**EXERCISE PROMPT:**
All entries should be output exactly as they stand.

**INPUT FOR THIS TASK:**
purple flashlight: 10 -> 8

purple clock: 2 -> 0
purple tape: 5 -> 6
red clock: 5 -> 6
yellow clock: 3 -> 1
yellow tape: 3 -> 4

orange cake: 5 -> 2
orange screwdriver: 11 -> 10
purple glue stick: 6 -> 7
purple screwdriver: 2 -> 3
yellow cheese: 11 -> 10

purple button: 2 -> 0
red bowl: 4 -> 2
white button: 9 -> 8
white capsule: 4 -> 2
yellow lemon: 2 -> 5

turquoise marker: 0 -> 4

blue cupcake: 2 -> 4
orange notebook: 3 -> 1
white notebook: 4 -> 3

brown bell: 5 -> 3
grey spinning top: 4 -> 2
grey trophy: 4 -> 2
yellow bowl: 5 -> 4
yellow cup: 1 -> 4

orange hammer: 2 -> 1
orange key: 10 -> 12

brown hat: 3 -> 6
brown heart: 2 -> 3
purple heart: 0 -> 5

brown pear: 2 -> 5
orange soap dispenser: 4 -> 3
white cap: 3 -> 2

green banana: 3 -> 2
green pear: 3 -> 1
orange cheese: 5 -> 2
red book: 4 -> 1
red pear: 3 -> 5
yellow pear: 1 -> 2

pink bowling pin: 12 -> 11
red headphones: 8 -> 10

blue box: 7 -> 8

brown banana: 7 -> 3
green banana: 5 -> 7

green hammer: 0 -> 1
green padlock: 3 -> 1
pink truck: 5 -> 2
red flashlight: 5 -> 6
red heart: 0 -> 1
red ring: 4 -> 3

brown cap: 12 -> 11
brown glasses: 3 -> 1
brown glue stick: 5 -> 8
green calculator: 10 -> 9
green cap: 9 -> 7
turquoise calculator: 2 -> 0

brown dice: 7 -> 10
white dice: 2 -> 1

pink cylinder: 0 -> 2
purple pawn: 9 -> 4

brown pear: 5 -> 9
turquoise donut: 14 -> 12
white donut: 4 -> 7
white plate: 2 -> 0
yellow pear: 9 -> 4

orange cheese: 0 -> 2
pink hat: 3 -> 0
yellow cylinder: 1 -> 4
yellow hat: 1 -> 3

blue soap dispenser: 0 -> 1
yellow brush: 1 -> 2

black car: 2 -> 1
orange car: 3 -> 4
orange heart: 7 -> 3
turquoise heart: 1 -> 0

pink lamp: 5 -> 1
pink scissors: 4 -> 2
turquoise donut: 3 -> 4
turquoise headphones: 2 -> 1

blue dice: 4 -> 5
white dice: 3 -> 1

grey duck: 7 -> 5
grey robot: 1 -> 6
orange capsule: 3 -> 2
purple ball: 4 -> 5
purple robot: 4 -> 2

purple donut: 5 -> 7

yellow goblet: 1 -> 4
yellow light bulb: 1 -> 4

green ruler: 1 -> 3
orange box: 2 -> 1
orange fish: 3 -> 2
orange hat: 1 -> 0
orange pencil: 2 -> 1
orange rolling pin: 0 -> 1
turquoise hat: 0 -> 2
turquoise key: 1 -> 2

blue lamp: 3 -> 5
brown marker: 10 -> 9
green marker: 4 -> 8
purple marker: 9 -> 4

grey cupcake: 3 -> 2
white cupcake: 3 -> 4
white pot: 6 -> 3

**YOUR RESPONSE:**
purple flashlight: 10 -> 8

purple clock: 2 -> 0
purple tape: 5 -> 6
red clock: 5 -> 6
yellow clock: 3 -> 1
yellow tape: 3 -> 4

orange cake: 5 -> 2
orange screwdriver: 11 -> 10
purple glue stick: 6 -> 7
purple screwdriver: 2 -> 3
yellow cheese: 11 -> 10

purple button: 2 -> 0
red bowl: 4 -> 2
white button: 9 -> 8
white capsule: 4 -> 2
yellow lemon: 2 -> 5

turquoise marker: 0 -> 4

blue cupcake: 2 -> 4
orange notebook: 3 -> 1
white notebook: 4 -> 3

brown bell: 5 -> 3
grey spinning top: 4 -> 2
grey trophy: 4 -> 2
yellow bowl: 5 -> 4
yellow cup: 1 -> 4

orange hammer: 2 -> 1
orange key: 10 -> 12

brown hat: 3 -> 6
brown heart: 2 -> 3
purple heart: 0 -> 5

brown pear: 2 -> 5
orange soap dispenser: 4 -> 3
white cap: 3 -> 2

green banana: 3 -> 2
green pear: 3 -> 1
orange cheese: 5 -> 2
red book: 4 -> 1
red pear: 3 -> 5
yellow pear: 1 -> 2

pink bowling pin: 12 -> 11
red headphones: 8 -> 10

blue box: 7 -> 8

brown banana: 7 -> 3
green banana: 5 -> 7

green hammer: 0 -> 1
green padlock: 3 -> 1
pink truck: 5 -> 2
red flashlight: 5 -> 6
red heart: 0 -> 1
red ring: 4 -> 3

brown cap: 12 -> 11
brown glasses: 3 -> 1
brown glue stick: 5 -> 8
green calculator: 10 -> 9
green cap: 9 -> 7
turquoise calculator: 2 -> 0

brown dice: 7 -> 10
white dice: 2 -> 1

pink cylinder: 0 -> 2
purple pawn: 9 -> 4

brown pear: 5 -> 9
turquoise donut: 14 -> 12
white donut: 4 -> 7
white plate: 2 -> 0
yellow pear: 9 -> 4

orange cheese: 0 -> 2
pink hat: 3 -> 0
yellow cylinder: 1 -> 4
yellow hat: 1 -> 3

blue soap dispenser: 0 -> 1
yellow brush: 1 -> 2

black car: 2 -> 1
orange car: 3 -> 4
orange heart: 7 -> 3
turquoise heart: 1 -> 0

pink lamp: 5 -> 1
pink scissors: 4 -> 2
turquoise donut: 3 -> 4
turquoise headphones: 2 -> 1

blue dice: 4 -> 5
white dice: 3 -> 1

grey duck: 7 -> 5
grey robot: 1 -> 6
orange capsule: 3 -> 2
purple ball: 4 -> 5
purple robot: 4 -> 2

purple donut: 5 -> 7

yellow goblet: 1 -> 4
yellow light bulb: 1 -> 4

green ruler: 1 -> 3
orange box: 2 -> 1
orange fish: 3 -> 2
orange hat: 1 -> 0
orange pencil: 2 -> 1
orange rolling pin: 0 -> 1
turquoise hat: 0 -> 2
turquoise key: 1 -> 2

blue lamp: 3 -> 5
brown marker: 10 -> 9
green marker: 4 -> 8
purple marker: 9 -> 4

grey cupcake: 3 -> 2
white cupcake: 3 -> 4
white pot: 6 -> 3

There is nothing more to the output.